Brief:
Look through the listing below, find every line with the string "plus", and copy it.
::::::
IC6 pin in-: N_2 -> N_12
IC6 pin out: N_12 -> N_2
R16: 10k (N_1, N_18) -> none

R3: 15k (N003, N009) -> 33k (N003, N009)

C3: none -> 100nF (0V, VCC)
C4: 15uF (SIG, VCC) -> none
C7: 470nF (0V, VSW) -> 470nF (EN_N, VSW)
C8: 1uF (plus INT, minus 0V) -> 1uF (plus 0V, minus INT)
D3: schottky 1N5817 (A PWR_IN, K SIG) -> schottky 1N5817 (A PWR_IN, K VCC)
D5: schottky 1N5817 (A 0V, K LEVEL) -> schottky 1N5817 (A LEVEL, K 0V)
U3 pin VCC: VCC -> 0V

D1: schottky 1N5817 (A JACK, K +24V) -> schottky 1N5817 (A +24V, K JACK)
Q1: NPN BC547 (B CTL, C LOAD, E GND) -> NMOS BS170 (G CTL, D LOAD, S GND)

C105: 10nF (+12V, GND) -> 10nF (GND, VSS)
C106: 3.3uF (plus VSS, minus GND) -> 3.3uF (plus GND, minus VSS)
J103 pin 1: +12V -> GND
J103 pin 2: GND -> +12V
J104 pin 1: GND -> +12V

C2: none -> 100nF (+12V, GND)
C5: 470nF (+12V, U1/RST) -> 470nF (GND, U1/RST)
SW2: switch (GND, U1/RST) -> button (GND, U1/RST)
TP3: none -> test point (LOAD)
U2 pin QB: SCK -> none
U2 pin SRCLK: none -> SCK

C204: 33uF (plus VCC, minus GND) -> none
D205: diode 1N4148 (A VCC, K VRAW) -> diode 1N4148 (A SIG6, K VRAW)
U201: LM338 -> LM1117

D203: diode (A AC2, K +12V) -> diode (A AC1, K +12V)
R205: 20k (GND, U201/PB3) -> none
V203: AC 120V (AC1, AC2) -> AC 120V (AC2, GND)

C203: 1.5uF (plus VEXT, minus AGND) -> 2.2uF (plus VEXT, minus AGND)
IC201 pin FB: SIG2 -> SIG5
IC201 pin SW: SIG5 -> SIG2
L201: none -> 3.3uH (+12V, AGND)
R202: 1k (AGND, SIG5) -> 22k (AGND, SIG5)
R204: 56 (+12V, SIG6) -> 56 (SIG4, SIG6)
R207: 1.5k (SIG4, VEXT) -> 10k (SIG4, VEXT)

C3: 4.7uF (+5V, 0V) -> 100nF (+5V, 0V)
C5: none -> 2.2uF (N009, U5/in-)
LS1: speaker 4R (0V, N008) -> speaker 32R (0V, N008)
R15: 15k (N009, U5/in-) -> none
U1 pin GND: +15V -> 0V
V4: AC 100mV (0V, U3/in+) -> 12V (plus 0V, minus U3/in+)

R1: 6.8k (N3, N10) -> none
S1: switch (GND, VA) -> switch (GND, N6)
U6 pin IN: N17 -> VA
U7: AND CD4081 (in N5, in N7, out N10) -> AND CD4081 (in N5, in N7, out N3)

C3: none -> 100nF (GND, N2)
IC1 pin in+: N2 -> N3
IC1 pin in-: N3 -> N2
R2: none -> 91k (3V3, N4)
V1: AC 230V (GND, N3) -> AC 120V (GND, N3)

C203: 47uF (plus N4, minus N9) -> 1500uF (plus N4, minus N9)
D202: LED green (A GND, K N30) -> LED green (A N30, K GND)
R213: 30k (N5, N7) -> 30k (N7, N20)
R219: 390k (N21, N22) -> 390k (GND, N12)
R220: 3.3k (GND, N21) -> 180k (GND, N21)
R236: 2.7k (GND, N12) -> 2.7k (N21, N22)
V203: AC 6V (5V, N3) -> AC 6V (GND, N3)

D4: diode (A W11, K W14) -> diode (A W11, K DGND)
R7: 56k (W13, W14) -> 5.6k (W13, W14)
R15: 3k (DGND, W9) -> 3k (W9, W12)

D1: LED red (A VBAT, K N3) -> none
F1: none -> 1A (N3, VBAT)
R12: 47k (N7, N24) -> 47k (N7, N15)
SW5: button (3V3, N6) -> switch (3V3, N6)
::::::
Answer to this task:
C8: 1uF (plus INT, minus 0V) -> 1uF (plus 0V, minus INT)
C106: 3.3uF (plus VSS, minus GND) -> 3.3uF (plus GND, minus VSS)
C204: 33uF (plus VCC, minus GND) -> none
C203: 1.5uF (plus VEXT, minus AGND) -> 2.2uF (plus VEXT, minus AGND)
V4: AC 100mV (0V, U3/in+) -> 12V (plus 0V, minus U3/in+)
C203: 47uF (plus N4, minus N9) -> 1500uF (plus N4, minus N9)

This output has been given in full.